-- WORK TO COMPLETE --
Of the material below, the lines to be retyped are those from the line containing "yellow shoe |" through the line containing "degrees clockwise |", inclusive; reproduce them exactly.

-- THE DATA --
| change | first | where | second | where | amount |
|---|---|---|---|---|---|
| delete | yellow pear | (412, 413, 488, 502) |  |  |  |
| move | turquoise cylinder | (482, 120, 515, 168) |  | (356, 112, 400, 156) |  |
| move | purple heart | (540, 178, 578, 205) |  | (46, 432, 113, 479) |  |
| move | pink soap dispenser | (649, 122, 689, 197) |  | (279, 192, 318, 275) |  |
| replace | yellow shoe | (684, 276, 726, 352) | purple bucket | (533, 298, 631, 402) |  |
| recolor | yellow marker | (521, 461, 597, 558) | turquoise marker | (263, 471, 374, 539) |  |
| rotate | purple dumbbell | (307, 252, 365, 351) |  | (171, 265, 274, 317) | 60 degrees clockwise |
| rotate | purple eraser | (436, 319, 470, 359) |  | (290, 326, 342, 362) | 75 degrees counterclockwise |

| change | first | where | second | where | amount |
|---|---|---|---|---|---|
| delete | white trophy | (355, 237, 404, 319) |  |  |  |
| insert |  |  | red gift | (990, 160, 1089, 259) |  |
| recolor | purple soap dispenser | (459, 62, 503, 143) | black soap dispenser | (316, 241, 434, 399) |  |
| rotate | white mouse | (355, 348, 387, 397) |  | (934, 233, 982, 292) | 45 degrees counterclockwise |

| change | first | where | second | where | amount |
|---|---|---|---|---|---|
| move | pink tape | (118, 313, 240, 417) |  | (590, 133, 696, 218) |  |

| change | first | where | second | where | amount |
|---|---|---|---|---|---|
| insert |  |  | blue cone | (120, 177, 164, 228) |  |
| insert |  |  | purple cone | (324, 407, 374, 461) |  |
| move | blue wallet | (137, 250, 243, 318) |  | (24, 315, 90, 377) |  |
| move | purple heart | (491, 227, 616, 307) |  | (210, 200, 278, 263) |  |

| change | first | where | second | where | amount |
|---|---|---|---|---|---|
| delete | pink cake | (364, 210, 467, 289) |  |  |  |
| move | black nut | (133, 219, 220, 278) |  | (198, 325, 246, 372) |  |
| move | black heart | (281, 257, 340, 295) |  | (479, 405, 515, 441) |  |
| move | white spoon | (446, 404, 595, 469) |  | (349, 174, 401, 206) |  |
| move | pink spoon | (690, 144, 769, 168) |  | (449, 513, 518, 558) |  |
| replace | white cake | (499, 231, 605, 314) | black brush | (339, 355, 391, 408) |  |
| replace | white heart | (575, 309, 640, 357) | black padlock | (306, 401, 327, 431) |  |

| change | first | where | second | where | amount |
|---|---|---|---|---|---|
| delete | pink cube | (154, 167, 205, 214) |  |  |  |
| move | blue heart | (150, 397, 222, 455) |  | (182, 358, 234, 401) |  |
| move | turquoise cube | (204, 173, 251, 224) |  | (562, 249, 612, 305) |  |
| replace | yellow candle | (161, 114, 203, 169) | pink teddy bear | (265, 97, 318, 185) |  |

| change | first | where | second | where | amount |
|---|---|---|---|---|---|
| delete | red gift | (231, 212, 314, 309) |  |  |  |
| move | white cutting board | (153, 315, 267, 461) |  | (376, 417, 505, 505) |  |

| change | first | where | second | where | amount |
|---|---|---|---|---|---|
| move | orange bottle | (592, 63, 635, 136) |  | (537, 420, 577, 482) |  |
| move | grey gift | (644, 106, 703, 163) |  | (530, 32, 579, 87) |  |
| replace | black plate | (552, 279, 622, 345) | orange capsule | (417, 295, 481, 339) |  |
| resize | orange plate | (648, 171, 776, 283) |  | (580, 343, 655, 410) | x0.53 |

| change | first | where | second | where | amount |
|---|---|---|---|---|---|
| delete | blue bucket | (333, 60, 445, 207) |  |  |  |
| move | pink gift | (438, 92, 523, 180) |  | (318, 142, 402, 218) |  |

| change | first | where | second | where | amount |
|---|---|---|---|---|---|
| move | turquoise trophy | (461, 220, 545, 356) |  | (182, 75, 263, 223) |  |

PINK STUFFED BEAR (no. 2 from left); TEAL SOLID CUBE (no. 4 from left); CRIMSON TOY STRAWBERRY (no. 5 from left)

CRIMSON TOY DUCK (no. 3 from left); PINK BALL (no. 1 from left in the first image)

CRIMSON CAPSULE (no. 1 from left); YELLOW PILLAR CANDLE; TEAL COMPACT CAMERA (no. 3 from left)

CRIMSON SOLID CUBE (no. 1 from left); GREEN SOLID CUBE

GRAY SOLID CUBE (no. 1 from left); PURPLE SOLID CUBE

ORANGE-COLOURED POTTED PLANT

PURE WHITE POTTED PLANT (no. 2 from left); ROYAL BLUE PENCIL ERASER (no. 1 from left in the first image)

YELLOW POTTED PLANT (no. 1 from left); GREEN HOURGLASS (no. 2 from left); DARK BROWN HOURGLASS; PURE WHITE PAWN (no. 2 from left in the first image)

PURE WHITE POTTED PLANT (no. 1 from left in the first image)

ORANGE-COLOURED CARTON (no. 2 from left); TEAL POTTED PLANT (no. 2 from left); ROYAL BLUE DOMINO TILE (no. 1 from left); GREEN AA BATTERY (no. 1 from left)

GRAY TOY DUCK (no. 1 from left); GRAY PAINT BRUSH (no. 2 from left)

-- RESULT BELOW --
| replace | yellow shoe | (684, 276, 726, 352) | purple bucket | (533, 298, 631, 402) |  |
| recolor | yellow marker | (521, 461, 597, 558) | turquoise marker | (263, 471, 374, 539) |  |
| rotate | purple dumbbell | (307, 252, 365, 351) |  | (171, 265, 274, 317) | 60 degrees clockwise |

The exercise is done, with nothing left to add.